[Stored items from a collection]
*** Begin section ***

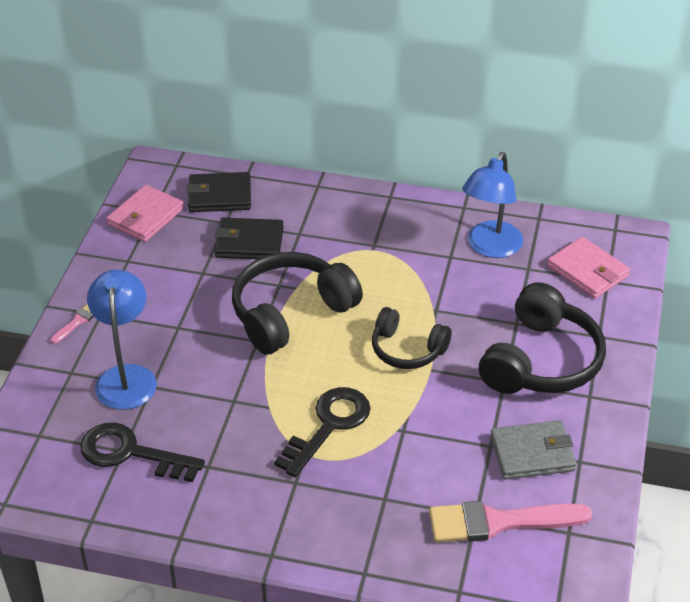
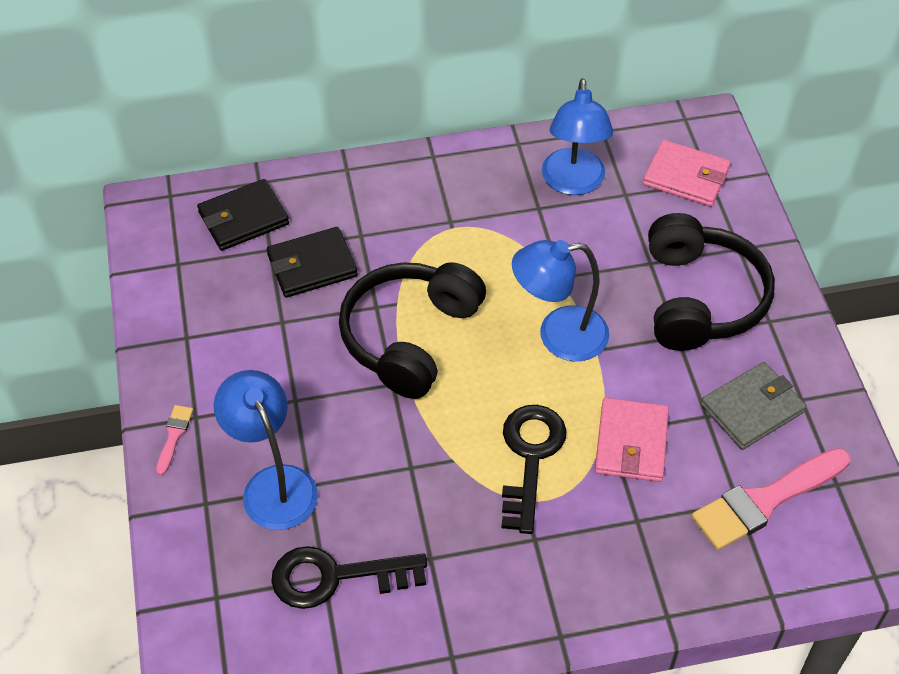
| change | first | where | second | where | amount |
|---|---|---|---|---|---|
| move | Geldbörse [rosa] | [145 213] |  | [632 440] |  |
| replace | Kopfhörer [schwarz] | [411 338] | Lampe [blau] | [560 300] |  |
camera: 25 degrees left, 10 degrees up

*** End section ***

■ TASK DETAILS
Look for the line that contains "replace | Kopfhörer" in the entries above. Set it down, along with all later lines, exactly as written.

■ FINAL ANSWER
| replace | Kopfhörer [schwarz] | [411 338] | Lampe [blau] | [560 300] |  |
camera: 25 degrees left, 10 degrees up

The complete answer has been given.